[[ Given information, beginning ]]

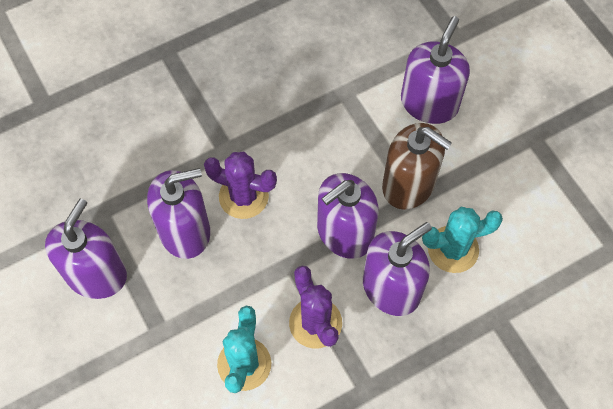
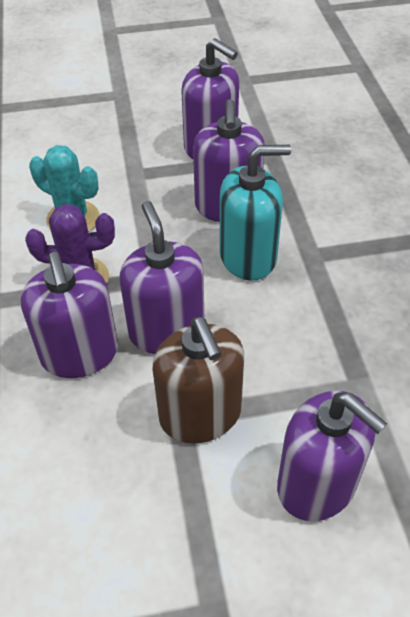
camera: 110 degrees right, 15 degrees down
purple cactus [204,152,277,219] -> turquoise soap dispenser [219,145,291,281]
brown soap dispenser [382,123,452,210] -> brown soap dispenser turned 75 degrees counterclockwise [152,317,244,443]
turquoise cactus [422,207,503,273] -> none

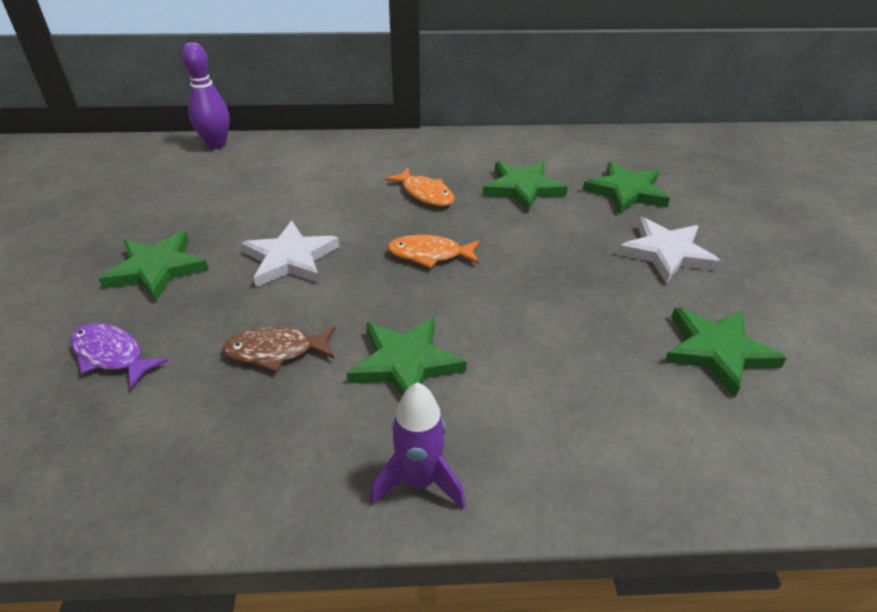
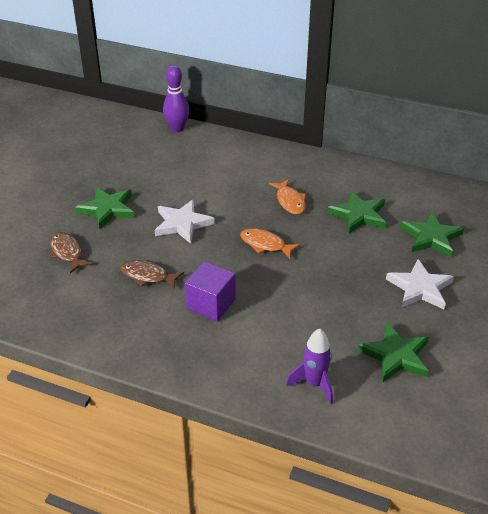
camera: 25 degrees right, 0 degrees up
purple fish [70,323,168,389] -> brown fish [50,232,93,273]
green star [347,316,467,396] -> purple cube [185,261,236,321]
purple rocket [370,382,466,509] -> purple rocket moved to [286,328,333,404]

[[ Given information, end ]]

Go through the material and select each line with the string "camera" in it.

camera: 110 degrees right, 15 degrees down
camera: 25 degrees right, 0 degrees up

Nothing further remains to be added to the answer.